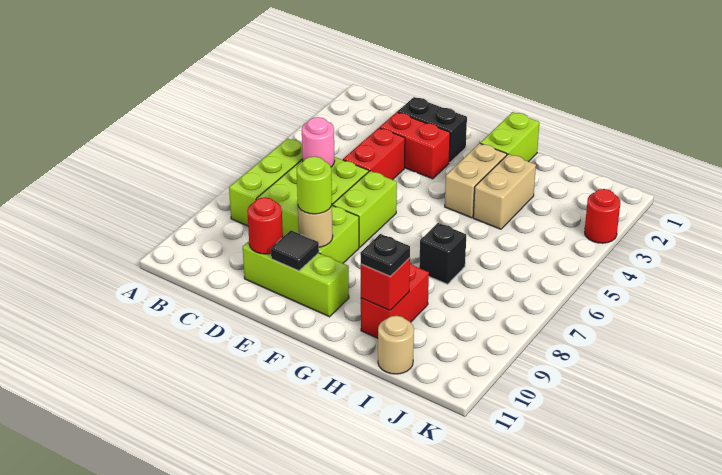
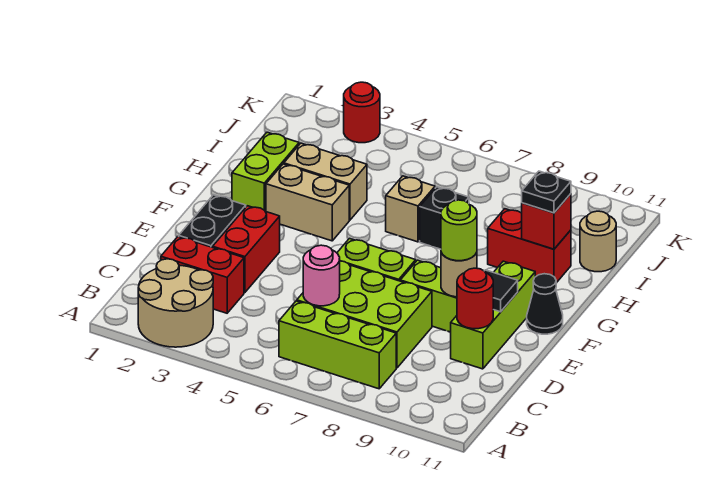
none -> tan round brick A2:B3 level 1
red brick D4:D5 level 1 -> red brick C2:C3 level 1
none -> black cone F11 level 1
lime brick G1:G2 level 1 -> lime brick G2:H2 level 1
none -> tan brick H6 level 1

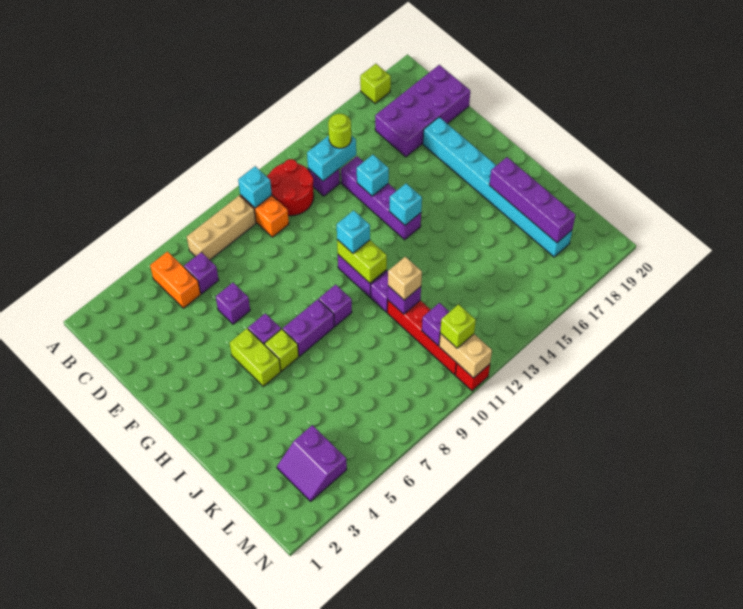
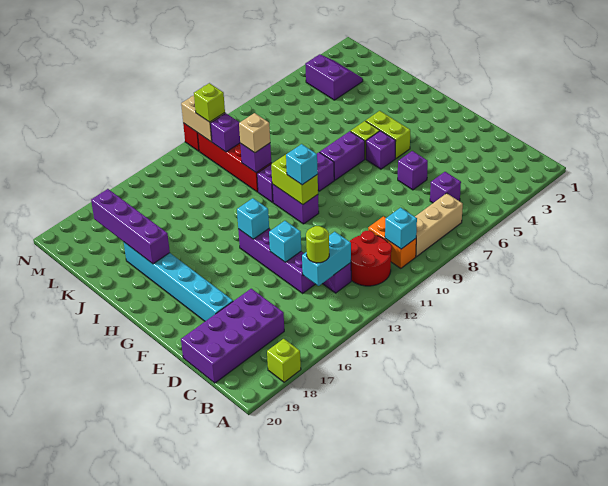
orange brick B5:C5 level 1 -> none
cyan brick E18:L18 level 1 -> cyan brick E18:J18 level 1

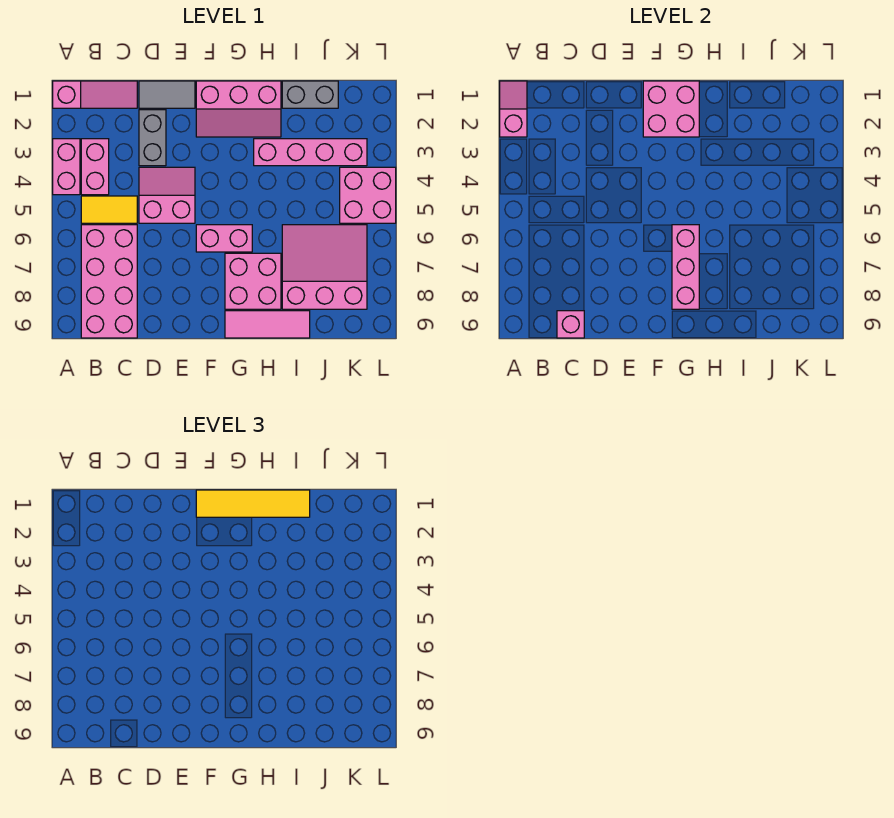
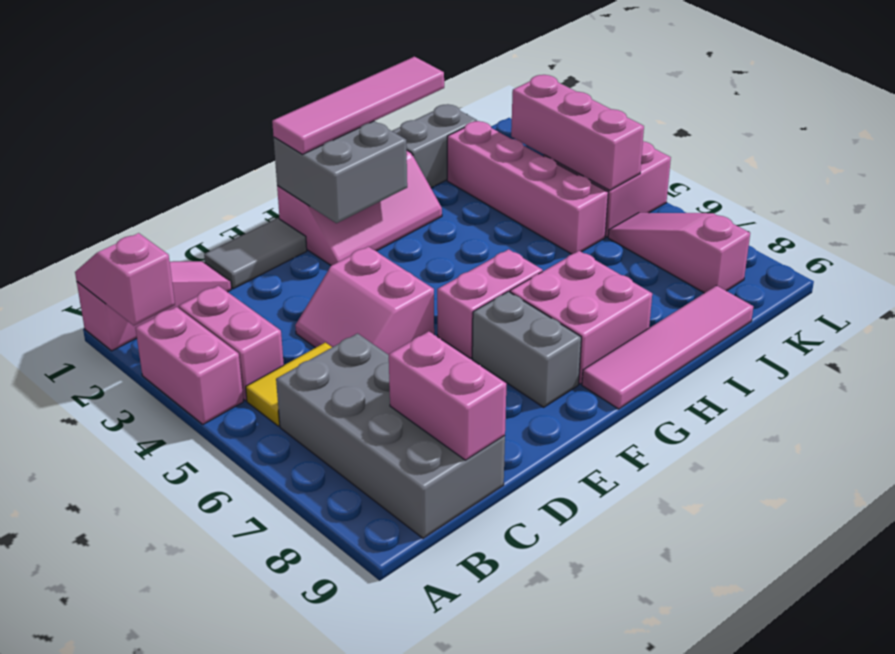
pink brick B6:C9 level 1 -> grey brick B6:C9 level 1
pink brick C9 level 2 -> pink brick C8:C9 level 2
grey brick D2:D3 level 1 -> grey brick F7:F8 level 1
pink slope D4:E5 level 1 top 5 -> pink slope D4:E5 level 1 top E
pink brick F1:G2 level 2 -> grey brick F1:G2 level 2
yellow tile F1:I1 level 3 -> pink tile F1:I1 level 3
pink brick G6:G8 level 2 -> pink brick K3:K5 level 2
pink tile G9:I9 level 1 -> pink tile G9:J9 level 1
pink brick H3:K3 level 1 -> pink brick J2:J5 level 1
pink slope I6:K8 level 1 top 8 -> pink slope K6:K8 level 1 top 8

■ ■ ■ ■

■ YOUR TASK ■
All lines in the records above with "tile" need to be found and copied.

■ EXERCISE RESULT ■
yellow tile F1:I1 level 3 -> pink tile F1:I1 level 3
pink tile G9:I9 level 1 -> pink tile G9:J9 level 1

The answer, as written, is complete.